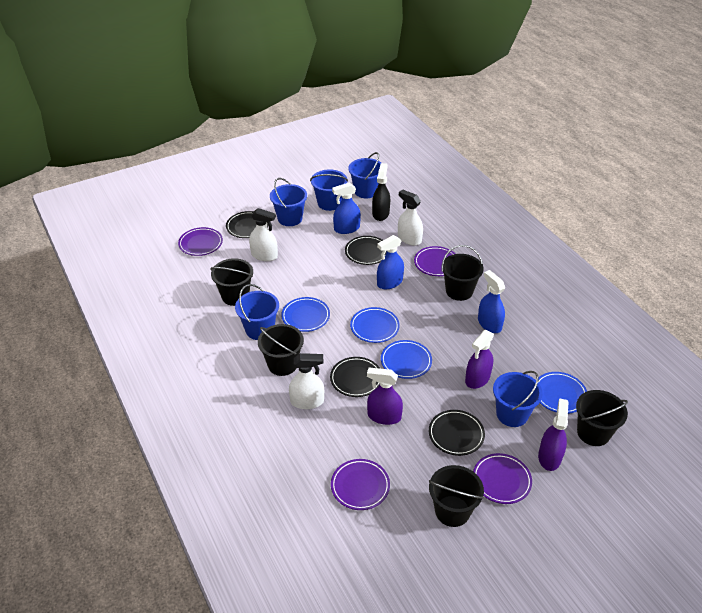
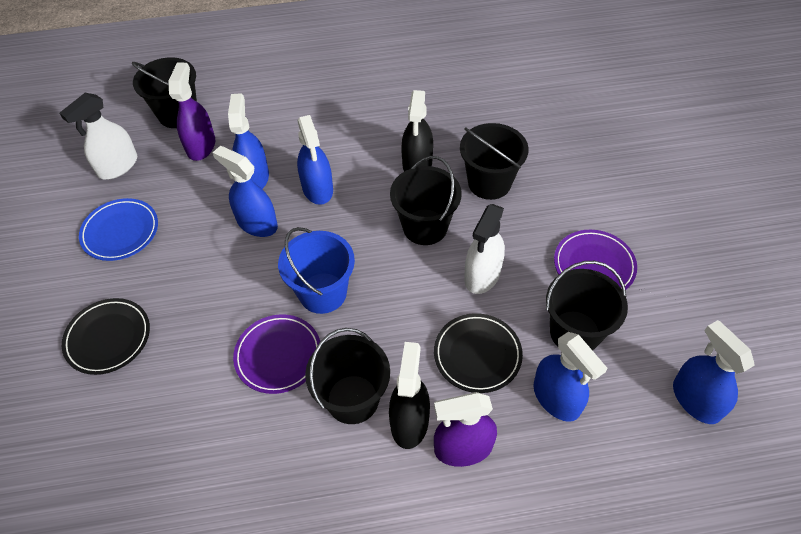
black plate: 4 -> 2
black spray bottle: 1 -> 2
blue bucket: 5 -> 1
blue plate: 4 -> 1
blue spray bottle: 3 -> 5
purple plate: 4 -> 2
purple spray bottle: 3 -> 2
white spray bottle: 3 -> 2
========
> [Aim of the exercise] Copy the data word for word, no pictures.

> [Result of this task]
black plate: 4 -> 2
black spray bottle: 1 -> 2
blue bucket: 5 -> 1
blue plate: 4 -> 1
blue spray bottle: 3 -> 5
purple plate: 4 -> 2
purple spray bottle: 3 -> 2
white spray bottle: 3 -> 2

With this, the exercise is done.